All lines from the one that contains "Trace the roads" through the final line of the entries must be repeated exactly. No other lines belong in the output.

BEGIN Material provided

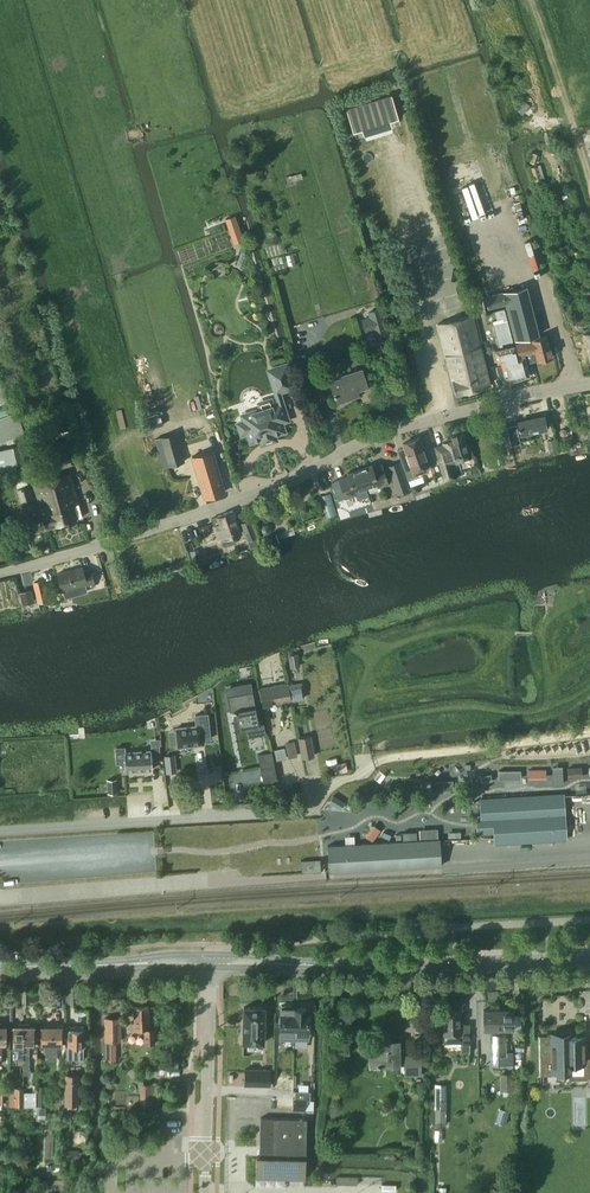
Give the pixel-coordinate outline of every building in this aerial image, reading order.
[(532,153),(529,162),(535,164),(538,155),(532,153)] [(539,165),(531,167),(535,181),(540,180),(537,170),(541,169),(539,165)] [(568,196),(562,203),(569,209),(575,201),(568,196)] [(235,215),(225,219),(231,235),(241,232),(235,215)] [(485,295),(488,308),(503,305),(506,307),(514,340),(539,334),(526,285),(485,295)] [(402,305),(400,306),(403,317),(413,315),(411,304),(407,305),(402,305)] [(569,309),(574,324),(581,322),(576,307),(569,309)] [(378,341),(388,338),(380,309),(369,312),(371,318),(363,320),(366,331),(374,329),(378,341)] [(456,394),(490,386),(473,315),(438,323),(456,394)] [(513,341),(507,321),(493,324),(499,345),(513,341)] [(547,336),(533,339),(537,353),(532,354),(533,360),(538,359),(538,360),(552,356),(547,336)] [(537,353),(533,339),(517,343),(518,349),(516,350),(514,345),(513,345),(515,353),(518,352),(520,356),(515,358),(520,378),(529,376),(526,362),(533,360),(532,354),(537,353)] [(515,353),(513,345),(495,350),(498,362),(501,362),(502,365),(497,366),(500,376),(502,378),(505,377),(506,381),(520,378),(515,358),(520,356),(518,352),(515,353)] [(287,364),(272,368),(279,391),(294,386),(287,364)] [(368,386),(362,368),(339,375),(340,378),(330,381),(337,403),(353,398),(351,392),(368,386)] [(261,409),(243,415),(244,419),(249,434),(251,442),(259,439),(277,434),(285,431),(282,422),(285,421),(288,420),(281,397),(278,398),(271,400),(271,399),(259,403),(261,409)] [(0,417),(0,442),(25,434),(17,411),(0,417)] [(547,428),(544,415),(518,421),(521,434),(547,428)] [(520,443),(516,425),(507,427),(511,445),(520,443)] [(185,461),(180,443),(177,432),(155,439),(163,468),(185,461)] [(436,447),(445,480),(454,477),(450,463),(473,457),(470,445),(466,446),(462,433),(451,436),(452,440),(443,442),(444,445),(436,447)] [(401,459),(408,479),(422,474),(421,472),(422,472),(429,469),(430,467),(429,465),(429,464),(420,437),(403,443),(408,457),(401,459)] [(555,439),(547,440),(550,454),(558,452),(555,439)] [(22,442),(0,449),(0,472),(28,464),(22,442)] [(204,497),(224,491),(212,451),(193,457),(204,497)] [(372,464),(360,469),(366,488),(377,484),(378,487),(389,483),(394,482),(396,486),(407,482),(402,468),(400,461),(388,465),(389,466),(384,468),(383,464),(374,467),(372,464)] [(366,488),(360,469),(347,473),(348,476),(339,479),(341,484),(333,487),(338,500),(346,497),(346,498),(357,495),(356,492),(366,488)] [(84,517),(70,471),(33,484),(47,528),(84,517)] [(28,484),(28,481),(32,480),(29,472),(0,480),(0,486),(15,482),(16,488),(20,502),(34,497),(30,484),(28,484)] [(242,533),(234,510),(217,516),(220,523),(213,525),(219,541),(221,541),(222,545),(225,546),(235,543),(236,540),(235,536),(242,533)] [(250,519),(240,523),(248,541),(257,537),(250,519)] [(263,525),(261,528),(261,532),(264,535),(269,534),(271,531),(271,527),(267,524),(263,525)] [(58,573),(63,590),(87,584),(88,587),(95,585),(91,569),(84,571),(83,566),(58,573)] [(41,582),(34,584),(36,593),(37,598),(44,596),(41,582)] [(32,588),(24,590),(19,591),(22,604),(35,601),(32,588)] [(300,667),(298,654),(288,656),(290,668),(300,667)] [(251,682),(225,687),(230,711),(236,710),(240,730),(246,728),(264,725),(261,710),(256,711),(251,682)] [(292,700),(290,685),(289,683),(261,688),(264,706),(266,706),(266,705),(292,700)] [(302,683),(290,685),(292,700),(305,697),(302,683)] [(195,725),(175,728),(175,730),(176,745),(177,748),(205,745),(204,740),(211,739),(208,714),(195,716),(195,725)] [(314,756),(310,735),(299,737),(303,758),(314,756)] [(285,744),(286,746),(289,758),(297,756),(293,742),(285,744)] [(160,761),(159,745),(151,746),(151,751),(125,753),(125,747),(116,748),(117,764),(125,763),(125,770),(152,769),(152,761),(160,761)] [(273,750),(276,761),(287,758),(284,748),(273,750)] [(272,752),(258,755),(261,768),(275,765),(272,752)] [(174,756),(165,757),(167,774),(175,773),(174,756)] [(347,771),(345,762),(333,765),(334,774),(347,771)] [(379,771),(374,778),(380,783),(386,776),(379,771)] [(117,792),(117,779),(107,780),(108,793),(117,792)] [(481,820),(477,821),(478,832),(493,831),(494,842),(566,837),(563,795),(563,794),(479,800),(481,820)] [(437,829),(419,830),(419,839),(438,838),(437,829)] [(441,865),(439,839),(328,846),(329,872),(441,865)] [(149,1029),(149,1007),(134,1007),(134,1023),(130,1023),(130,1030),(144,1029),(145,1044),(155,1044),(155,1029),(149,1029)] [(244,1007),(243,1043),(264,1043),(264,1008),(244,1007)] [(281,1008),(280,1039),(294,1040),(295,1008),(281,1008)] [(295,1008),(294,1040),(308,1040),(309,1034),(311,1034),(311,1026),(309,1026),(309,1008),(295,1008)] [(498,1009),(484,1009),(484,1028),(499,1028),(498,1009)] [(511,1009),(498,1009),(499,1028),(512,1028),(511,1009)] [(462,1023),(461,1010),(455,1010),(443,1010),(443,1043),(461,1043),(461,1052),(470,1052),(470,1023),(462,1023)] [(120,1018),(105,1018),(105,1041),(120,1041),(120,1018)] [(23,1059),(24,1024),(18,1024),(18,1026),(13,1026),(13,1043),(18,1043),(18,1059),(19,1059),(23,1059)] [(30,1024),(24,1024),(23,1059),(23,1064),(23,1068),(29,1068),(29,1044),(34,1044),(34,1026),(30,1026),(30,1024)] [(58,1024),(46,1024),(46,1026),(41,1026),(41,1043),(46,1043),(46,1053),(58,1054),(58,1044),(62,1044),(62,1026),(58,1026),(58,1024)] [(84,1060),(84,1026),(74,1026),(74,1029),(69,1029),(69,1046),(66,1046),(66,1062),(72,1062),(72,1060),(84,1060)] [(539,1035),(540,1075),(553,1075),(553,1070),(568,1070),(568,1062),(587,1062),(587,1076),(589,1076),(589,1050),(585,1050),(585,1037),(568,1037),(568,1033),(551,1034),(551,1035),(549,1035),(539,1035)] [(399,1056),(399,1041),(369,1042),(370,1065),(406,1064),(406,1075),(421,1075),(421,1056),(399,1056)] [(505,1053),(499,1053),(499,1065),(505,1065),(513,1065),(513,1052),(505,1053)] [(272,1070),(246,1070),(246,1086),(272,1086),(272,1070)] [(79,1073),(67,1073),(67,1080),(67,1104),(79,1104),(79,1080),(79,1073)] [(513,1073),(501,1074),(502,1091),(514,1090),(513,1073)] [(154,1083),(144,1083),(144,1104),(151,1104),(155,1104),(154,1094),(154,1083)] [(446,1084),(435,1084),(435,1125),(445,1125),(445,1110),(446,1110),(446,1084)] [(37,1086),(37,1104),(46,1104),(46,1086),(37,1086)] [(22,1088),(15,1088),(15,1106),(23,1106),(22,1088)] [(295,1091),(295,1099),(305,1099),(305,1100),(310,1100),(311,1091),(295,1091)] [(36,1092),(24,1092),(24,1106),(36,1106),(36,1092)] [(305,1099),(293,1099),(293,1109),(293,1110),(305,1110),(305,1109),(305,1100),(305,1099)] [(38,1108),(34,1108),(34,1119),(40,1119),(46,1120),(46,1111),(46,1107),(46,1104),(37,1104),(37,1107),(38,1107),(38,1108)] [(509,1111),(498,1108),(495,1122),(506,1124),(509,1111)] [(307,1119),(261,1118),(260,1156),(257,1156),(256,1178),(306,1179),(306,1165),(307,1119)] [(414,1135),(404,1134),(403,1146),(413,1147),(414,1135)] [(78,1151),(65,1150),(64,1159),(78,1160),(78,1151)]
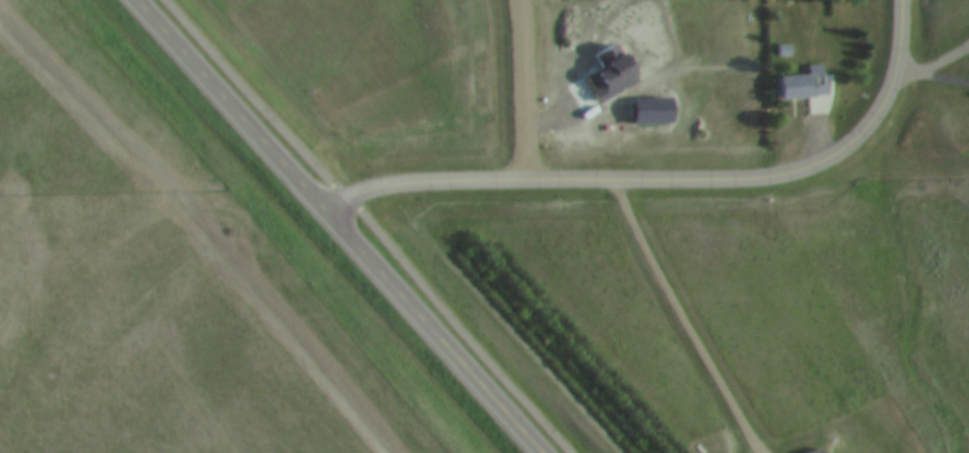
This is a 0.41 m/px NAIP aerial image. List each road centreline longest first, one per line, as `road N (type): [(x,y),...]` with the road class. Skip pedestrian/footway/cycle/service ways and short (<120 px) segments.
road 1 (residential): [(328,215),(359,192),(391,183),(784,176),(833,160),(878,113),(897,72),(901,0)]
road 2 (secondary): [(542,452),(135,0)]

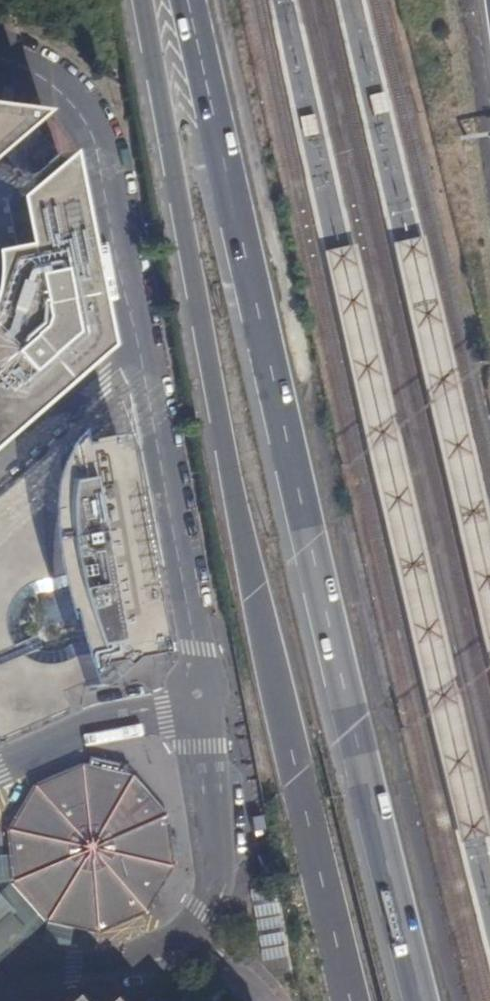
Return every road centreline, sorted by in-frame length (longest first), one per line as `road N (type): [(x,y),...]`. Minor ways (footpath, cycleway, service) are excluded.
road 1 (motorway): [(189,0),(424,1000)]
road 2 (motorway): [(133,0),(351,1000)]
road 3 (residential): [(142,360),(195,648),(222,836),(220,878),(188,933),(167,949),(24,971),(0,985)]
road 4 (residential): [(0,59),(54,87),(94,140),(142,360)]
road 5 (unclassified): [(0,470),(142,360)]

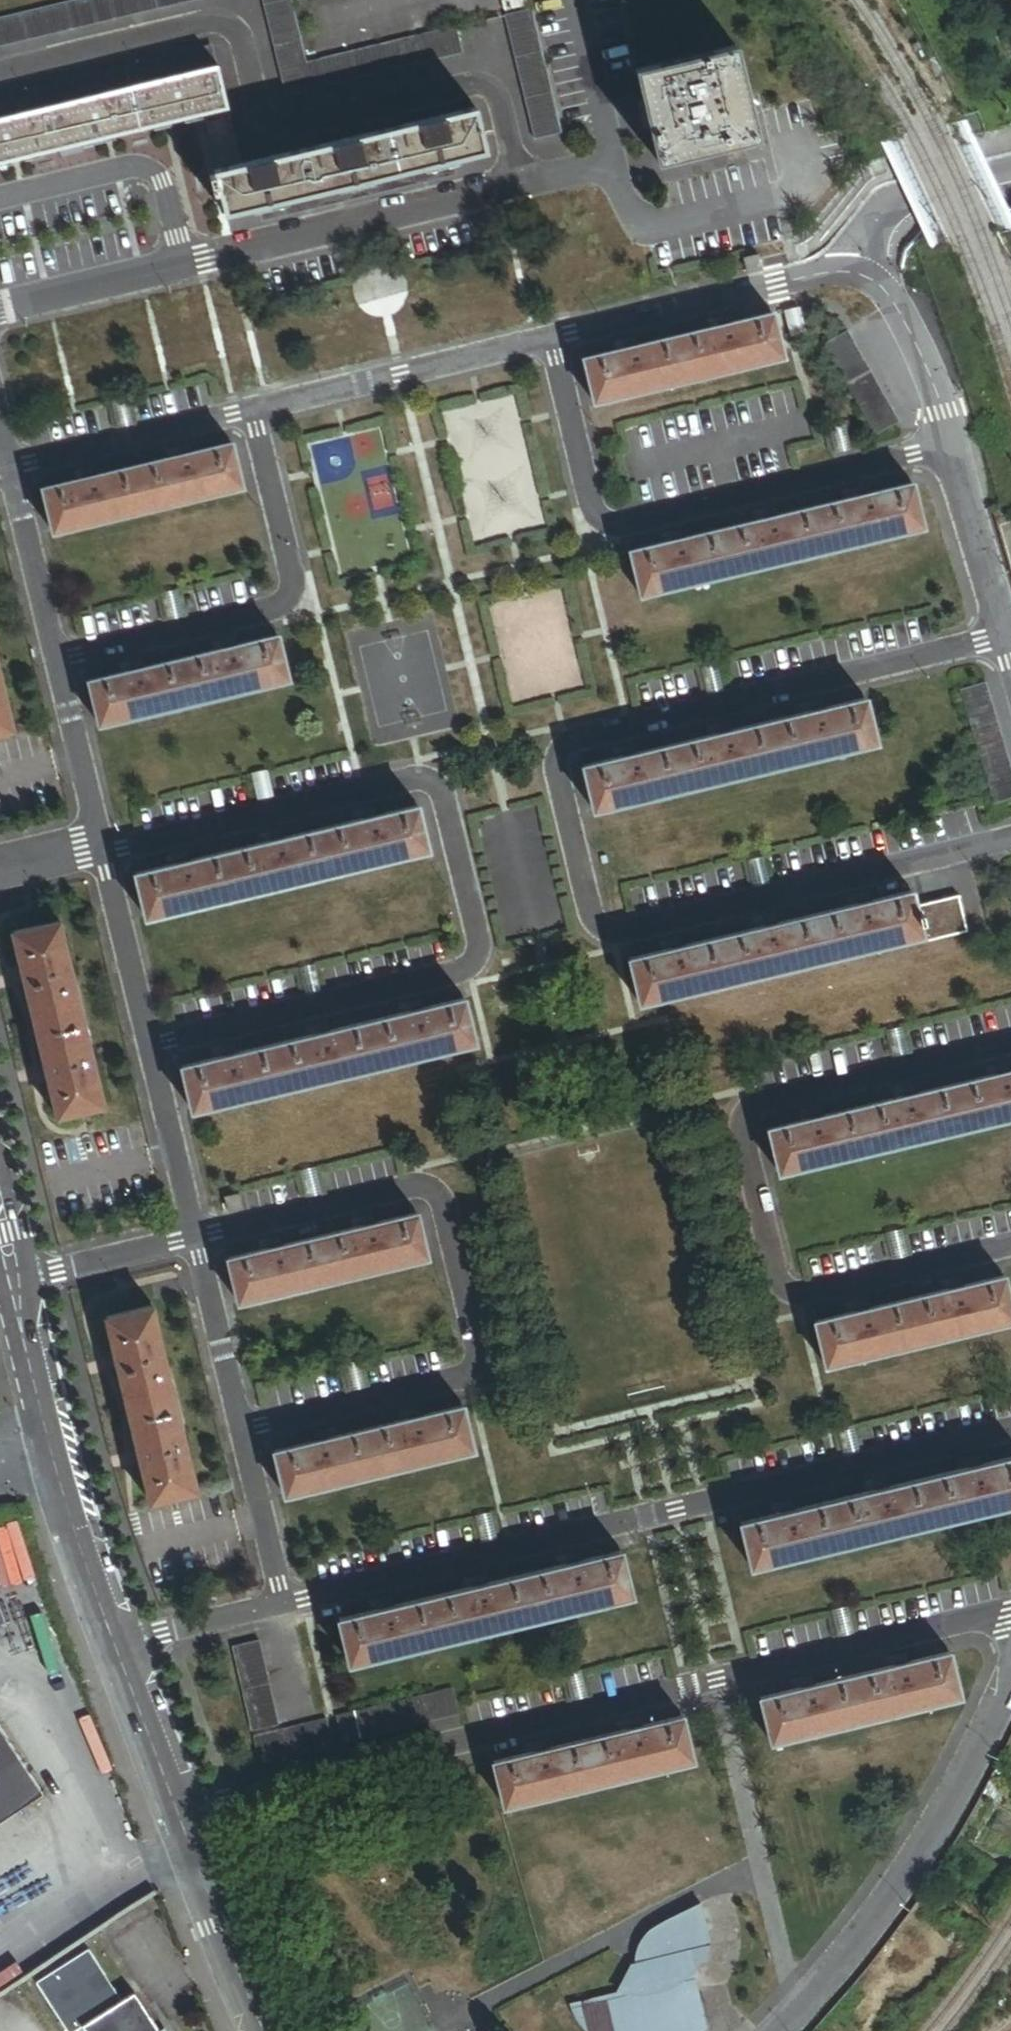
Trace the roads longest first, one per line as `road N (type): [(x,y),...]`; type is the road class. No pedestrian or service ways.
road 1 (residential): [(1006,639),(567,744),(555,764),(592,923),(607,934),(1010,838)]
road 2 (residential): [(103,857),(415,779),(440,790),(481,949),(470,970),(149,1048)]
road 3 (residential): [(176,1808),(745,1671),(1010,1617)]
road 4 (residential): [(283,1610),(1010,1431)]
road 5 (residential): [(1010,1045),(754,1104),(742,1127),(786,1288),(797,1296),(1010,1246)]
road 6 (residential): [(518,184),(495,93),(480,82),(288,126),(259,108),(244,42),(232,27),(211,22),(0,72)]
road 7 (residential): [(195,1241),(418,1186),(435,1196),(476,1362),(467,1374),(240,1428)]
road 8 (residential): [(550,338),(600,532),(949,449)]
road 9 (residential): [(550,338),(820,274),(860,273),(895,306),(949,449)]
road 10 (residential): [(57,668),(298,606),(247,407)]
road 11 (residential): [(1010,1677),(926,1848),(855,1950),(780,2030)]
road 12 (tertiary): [(15,1283),(43,1426),(114,1647)]
road 13 (residential): [(518,184),(184,263)]
road 14 (residential): [(247,407),(550,338)]
road 15 (residential): [(0,197),(136,163),(152,167),(184,263)]
road 16 (residential): [(8,463),(247,407)]
road 17 (tertiary): [(176,1808),(262,2030)]
road 18 (residential): [(8,463),(57,668)]
road 19 (residential): [(149,1048),(195,1241)]
road 20 (residential): [(949,449),(1006,639)]
road 21 (residential): [(103,857),(149,1048)]
road 22 (residential): [(195,1241),(240,1428)]
road 23 (residential): [(184,263),(0,307)]
road 24 (residential): [(240,1428),(283,1610)]
road 25 (residential): [(15,1283),(195,1241)]
road 26 (residential): [(57,668),(99,842)]
road 27 (residential): [(114,1647),(283,1610)]
road 28 (tertiary): [(114,1647),(176,1808)]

END Material provided

* Reply to the exercise:
Trace the roads longest first, one per line as `road N (type): [(x,y),...]`; type is the road class. No pedestrian or service ways.
road 1 (residential): [(1006,639),(567,744),(555,764),(592,923),(607,934),(1010,838)]
road 2 (residential): [(103,857),(415,779),(440,790),(481,949),(470,970),(149,1048)]
road 3 (residential): [(176,1808),(745,1671),(1010,1617)]
road 4 (residential): [(283,1610),(1010,1431)]
road 5 (residential): [(1010,1045),(754,1104),(742,1127),(786,1288),(797,1296),(1010,1246)]
road 6 (residential): [(518,184),(495,93),(480,82),(288,126),(259,108),(244,42),(232,27),(211,22),(0,72)]
road 7 (residential): [(195,1241),(418,1186),(435,1196),(476,1362),(467,1374),(240,1428)]
road 8 (residential): [(550,338),(600,532),(949,449)]
road 9 (residential): [(550,338),(820,274),(860,273),(895,306),(949,449)]
road 10 (residential): [(57,668),(298,606),(247,407)]
road 11 (residential): [(1010,1677),(926,1848),(855,1950),(780,2030)]
road 12 (tertiary): [(15,1283),(43,1426),(114,1647)]
road 13 (residential): [(518,184),(184,263)]
road 14 (residential): [(247,407),(550,338)]
road 15 (residential): [(0,197),(136,163),(152,167),(184,263)]
road 16 (residential): [(8,463),(247,407)]
road 17 (tertiary): [(176,1808),(262,2030)]
road 18 (residential): [(8,463),(57,668)]
road 19 (residential): [(149,1048),(195,1241)]
road 20 (residential): [(949,449),(1006,639)]
road 21 (residential): [(103,857),(149,1048)]
road 22 (residential): [(195,1241),(240,1428)]
road 23 (residential): [(184,263),(0,307)]
road 24 (residential): [(240,1428),(283,1610)]
road 25 (residential): [(15,1283),(195,1241)]
road 26 (residential): [(57,668),(99,842)]
road 27 (residential): [(114,1647),(283,1610)]
road 28 (tertiary): [(114,1647),(176,1808)]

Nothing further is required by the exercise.